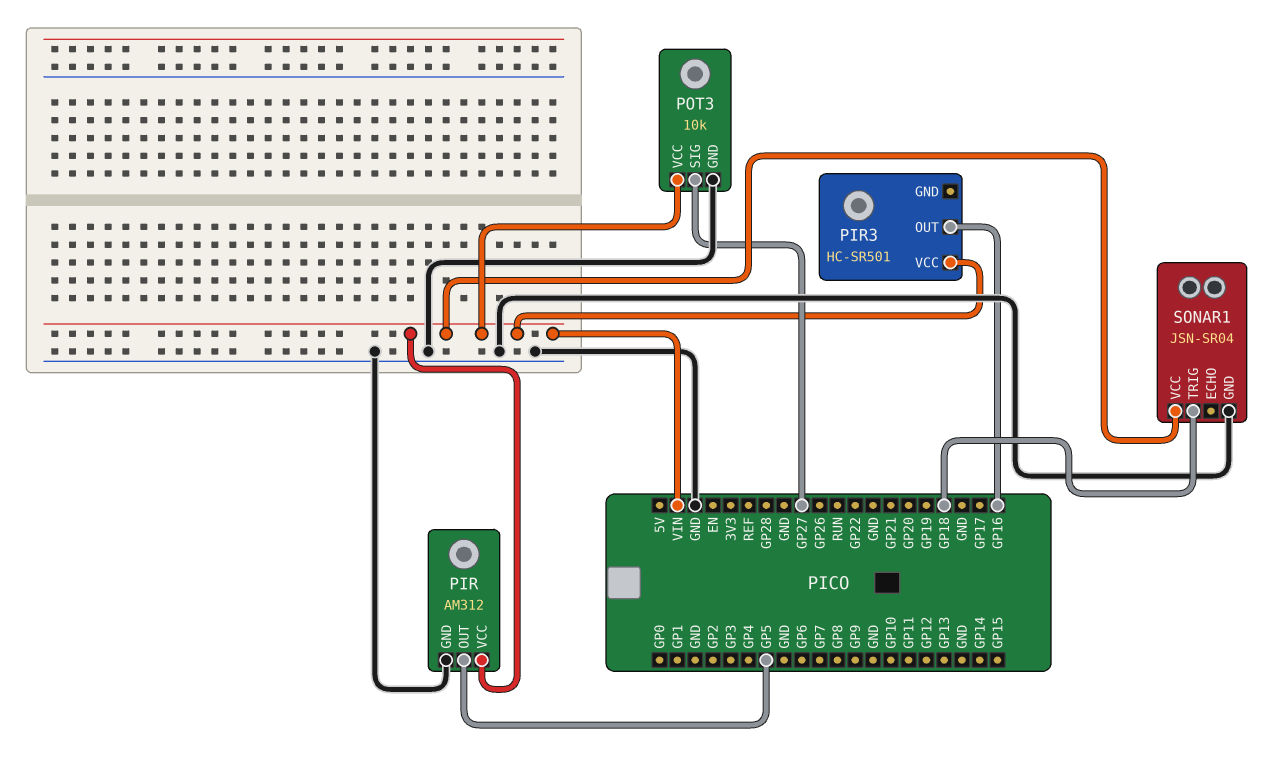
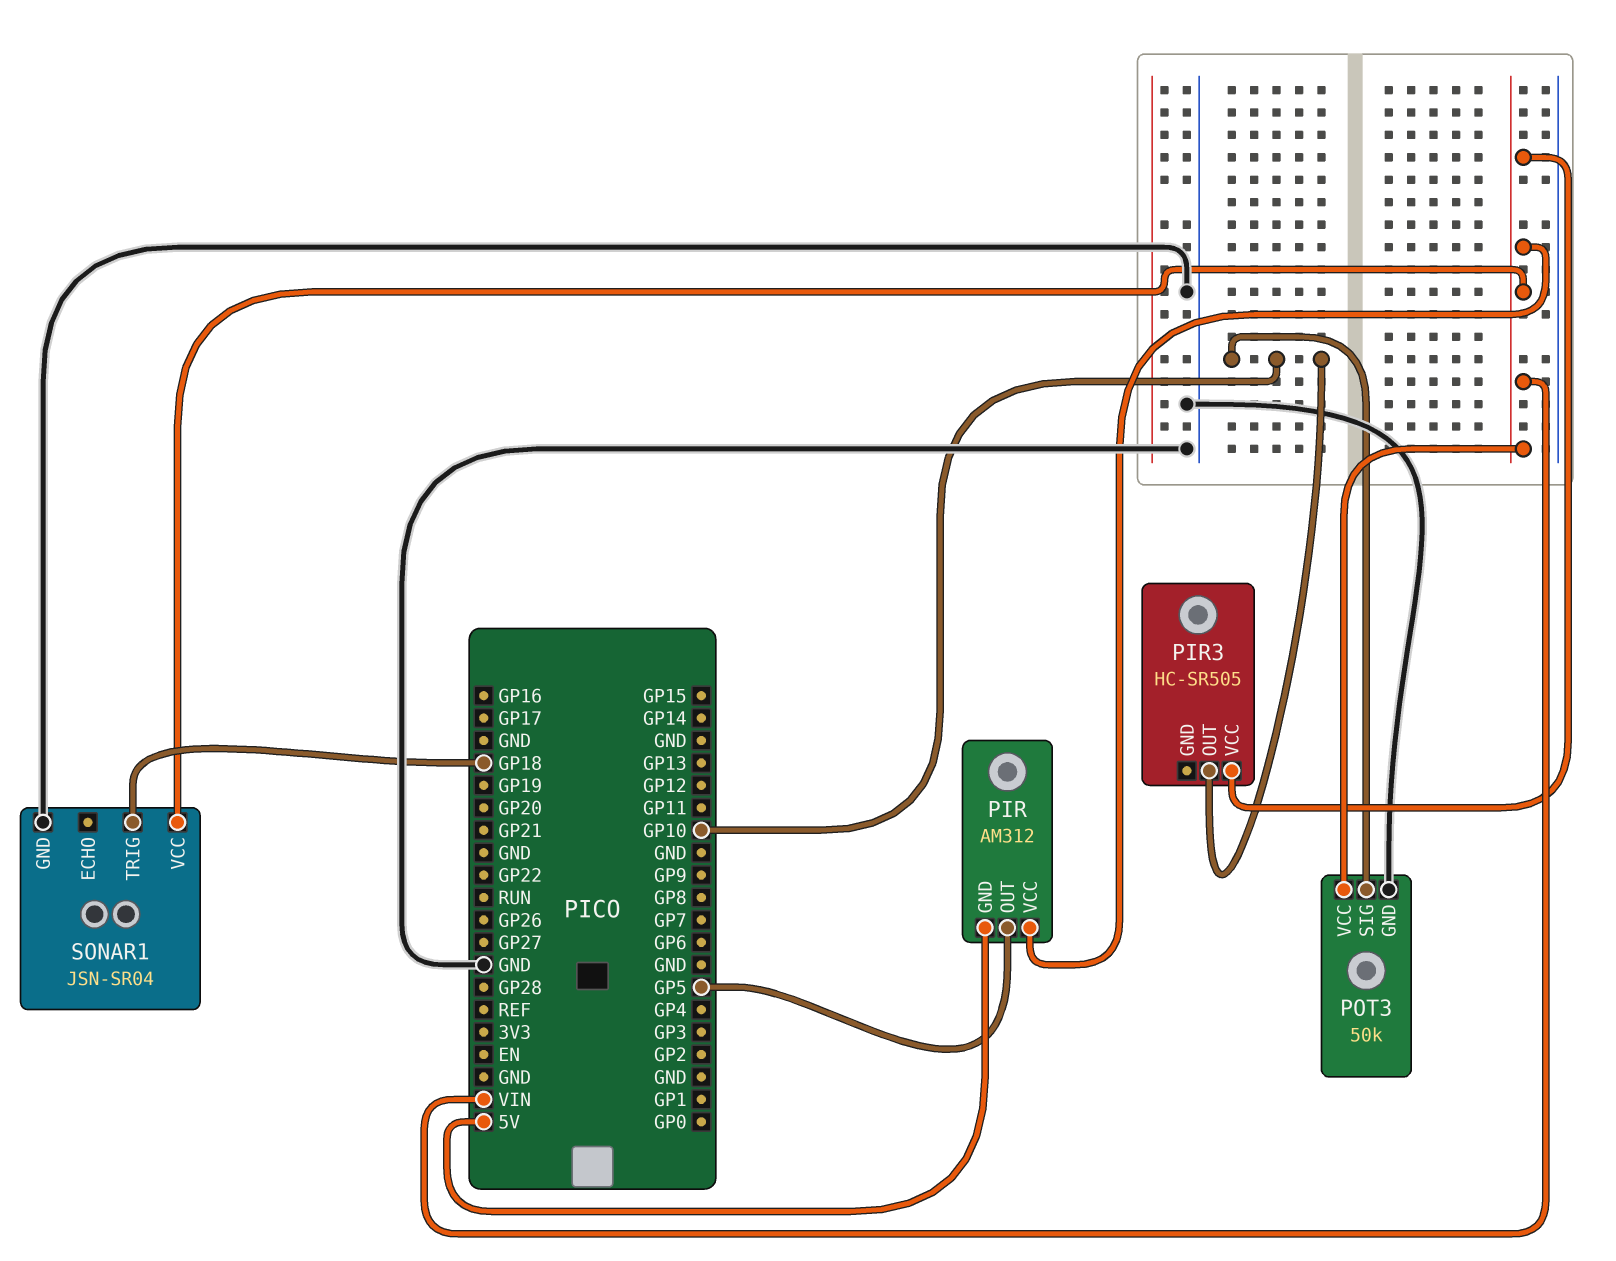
PIR pin GND: GND -> 5V
PIR3: HC-SR501 -> HC-SR505
PIR3 pin OUT: GP16 -> GP10
POT3: 10k -> 50k
POT3 pin SIG: GP27 -> GP10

-- Problem requirements --
Every entry above should be written out again verbatim, with no pictures included.

-- Answer to this problem --
PIR pin GND: GND -> 5V
PIR3: HC-SR501 -> HC-SR505
PIR3 pin OUT: GP16 -> GP10
POT3: 10k -> 50k
POT3 pin SIG: GP27 -> GP10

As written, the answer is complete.